_THE PROBLEM_. Each line of the records that holds "none" should be shown in full.

_PROVIDED MATERIAL_.

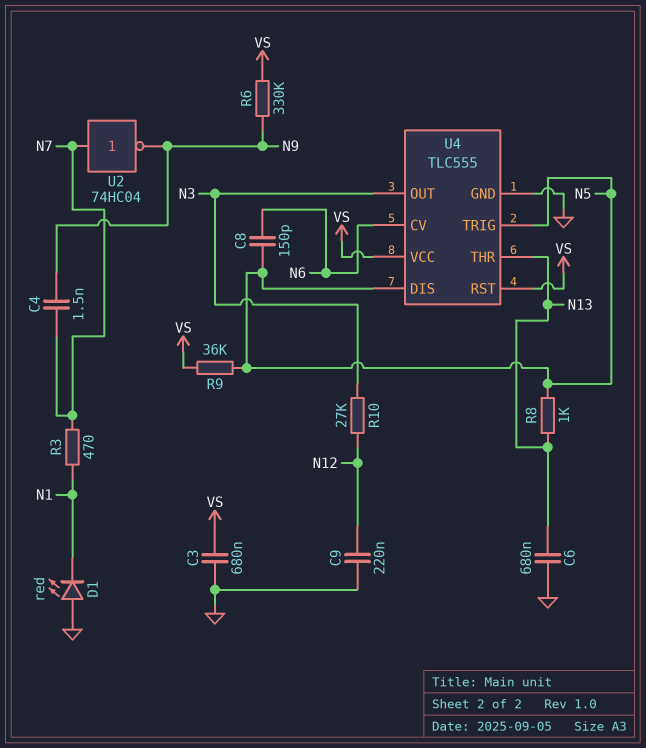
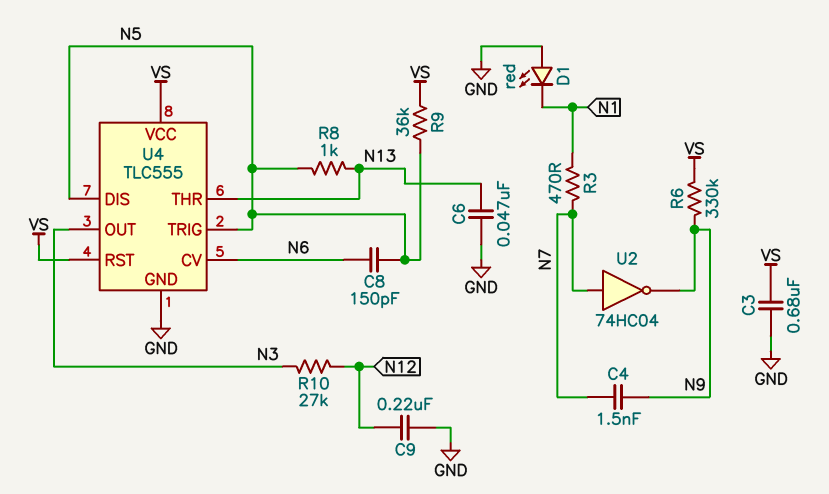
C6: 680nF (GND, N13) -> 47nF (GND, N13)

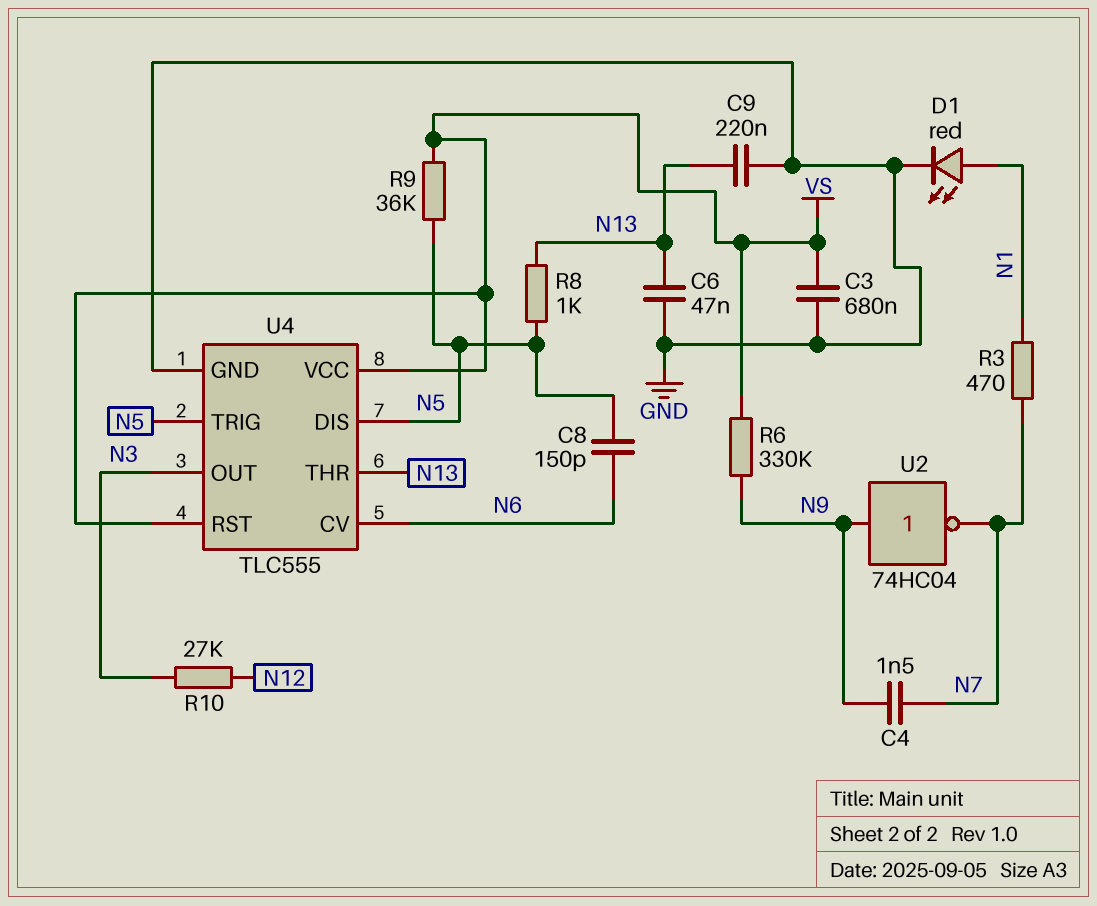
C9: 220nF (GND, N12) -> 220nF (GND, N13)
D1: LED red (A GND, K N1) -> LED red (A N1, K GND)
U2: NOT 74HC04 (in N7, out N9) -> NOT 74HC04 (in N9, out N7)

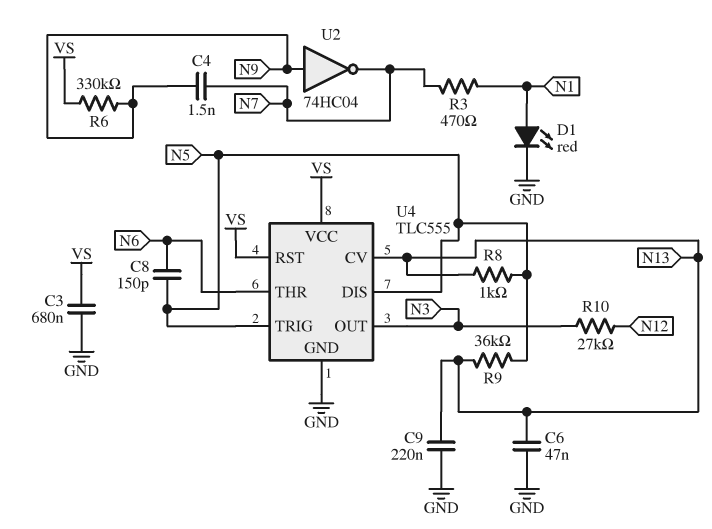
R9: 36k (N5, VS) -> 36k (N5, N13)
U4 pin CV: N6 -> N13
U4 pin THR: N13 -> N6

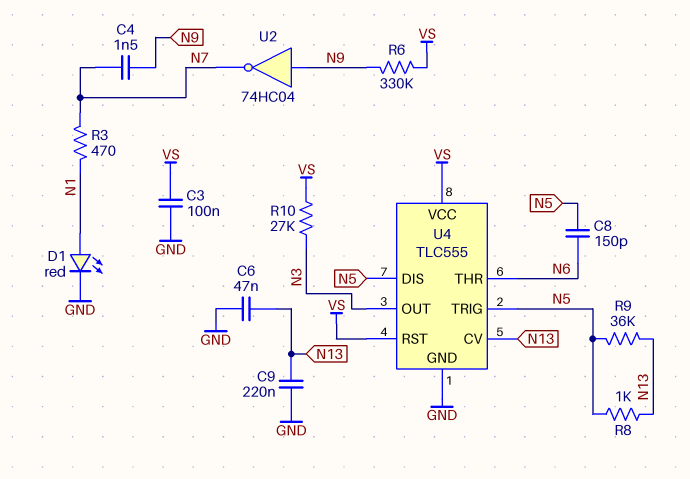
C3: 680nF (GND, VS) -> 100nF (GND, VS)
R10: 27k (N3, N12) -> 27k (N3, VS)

--

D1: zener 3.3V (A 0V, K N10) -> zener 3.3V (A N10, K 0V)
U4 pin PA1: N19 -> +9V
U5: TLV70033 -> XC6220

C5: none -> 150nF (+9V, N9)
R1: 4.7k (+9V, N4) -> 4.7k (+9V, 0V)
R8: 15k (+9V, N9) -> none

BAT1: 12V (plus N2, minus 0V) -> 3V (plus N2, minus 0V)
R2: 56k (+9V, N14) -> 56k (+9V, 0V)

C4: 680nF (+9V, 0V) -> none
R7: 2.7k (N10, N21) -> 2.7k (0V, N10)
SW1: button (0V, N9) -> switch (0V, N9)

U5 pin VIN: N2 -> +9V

==

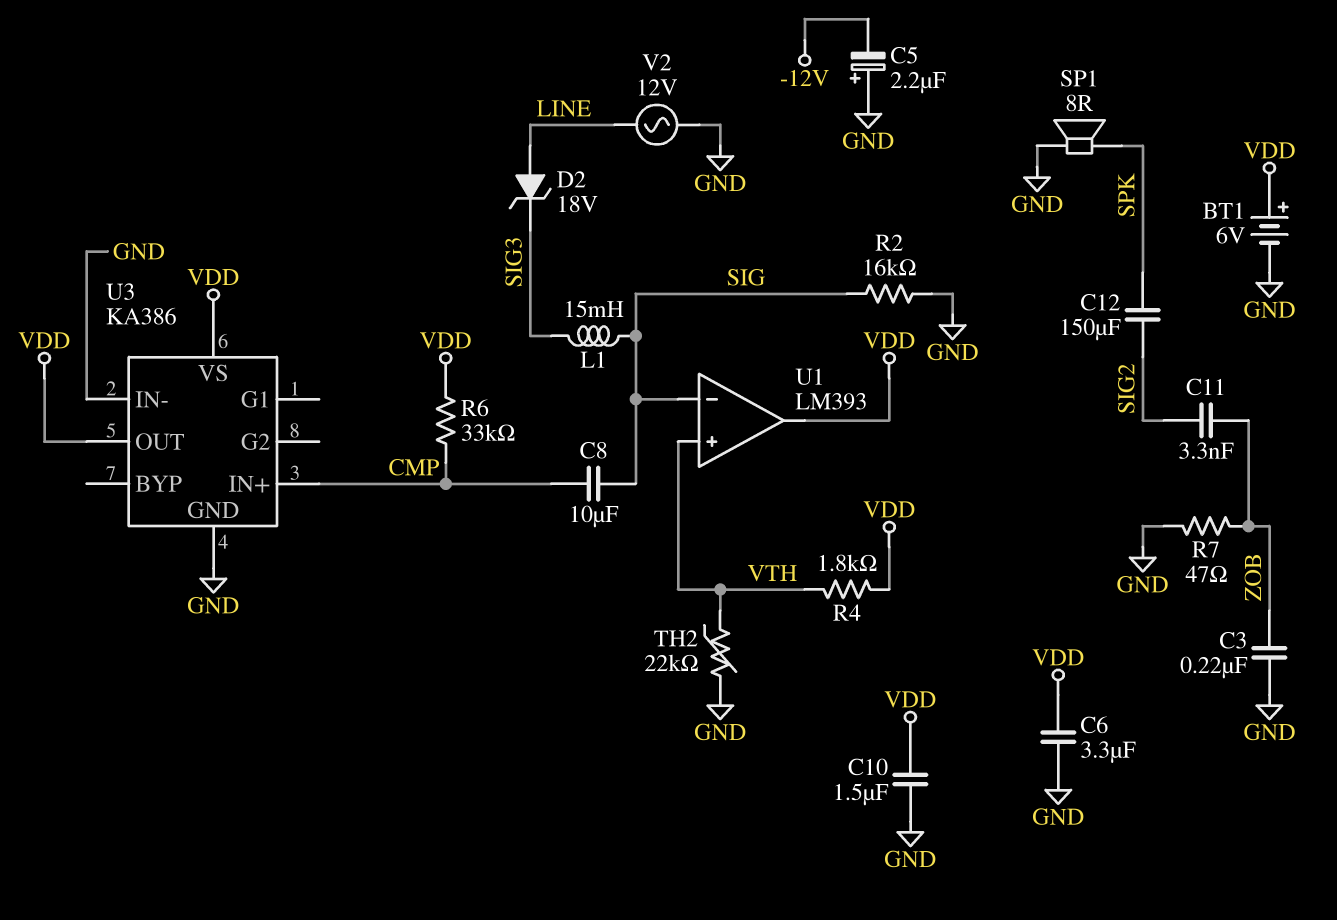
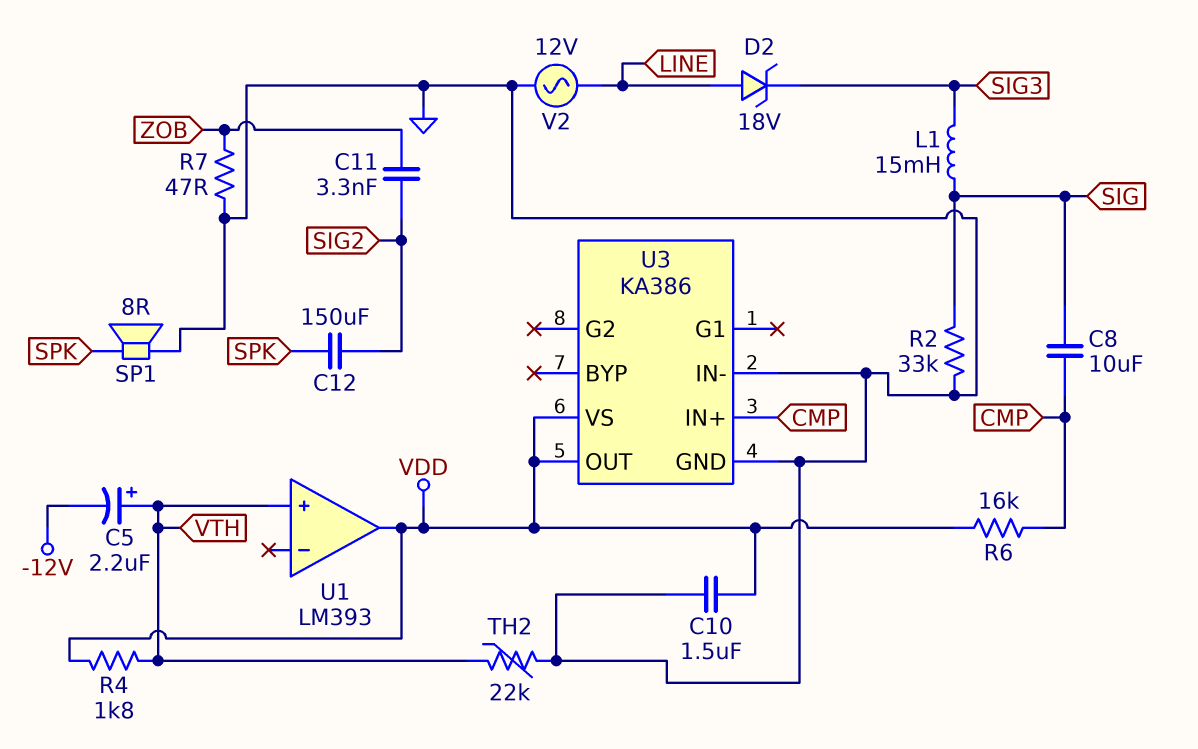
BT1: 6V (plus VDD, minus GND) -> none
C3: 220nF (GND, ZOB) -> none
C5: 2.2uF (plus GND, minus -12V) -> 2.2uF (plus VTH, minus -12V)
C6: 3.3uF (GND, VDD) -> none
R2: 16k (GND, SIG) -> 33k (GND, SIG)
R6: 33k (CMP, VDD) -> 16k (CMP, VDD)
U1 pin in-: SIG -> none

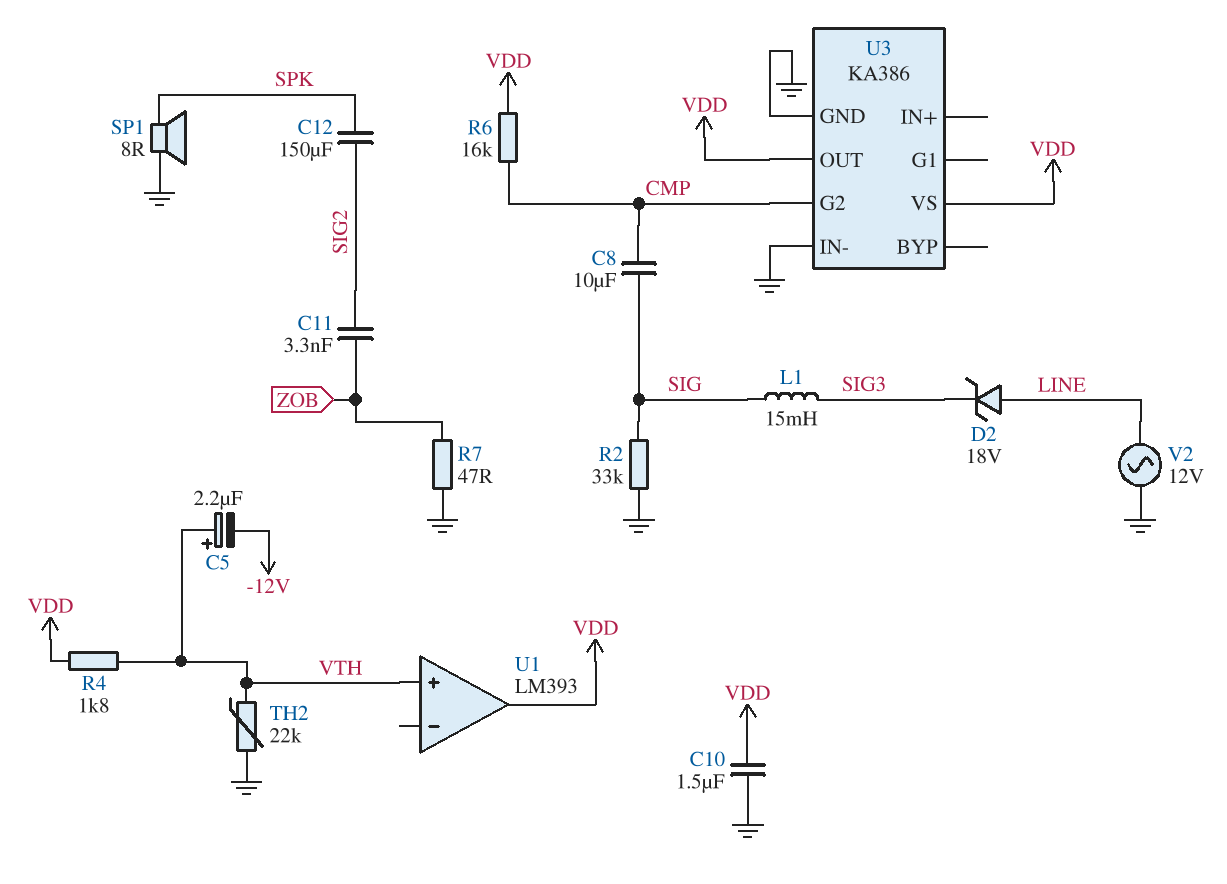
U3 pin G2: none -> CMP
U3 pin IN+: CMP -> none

_OUTPUT_.
C5: none -> 150nF (+9V, N9)
R8: 15k (+9V, N9) -> none
C4: 680nF (+9V, 0V) -> none
BT1: 6V (plus VDD, minus GND) -> none
C3: 220nF (GND, ZOB) -> none
C6: 3.3uF (GND, VDD) -> none
U1 pin in-: SIG -> none
U3 pin G2: none -> CMP
U3 pin IN+: CMP -> none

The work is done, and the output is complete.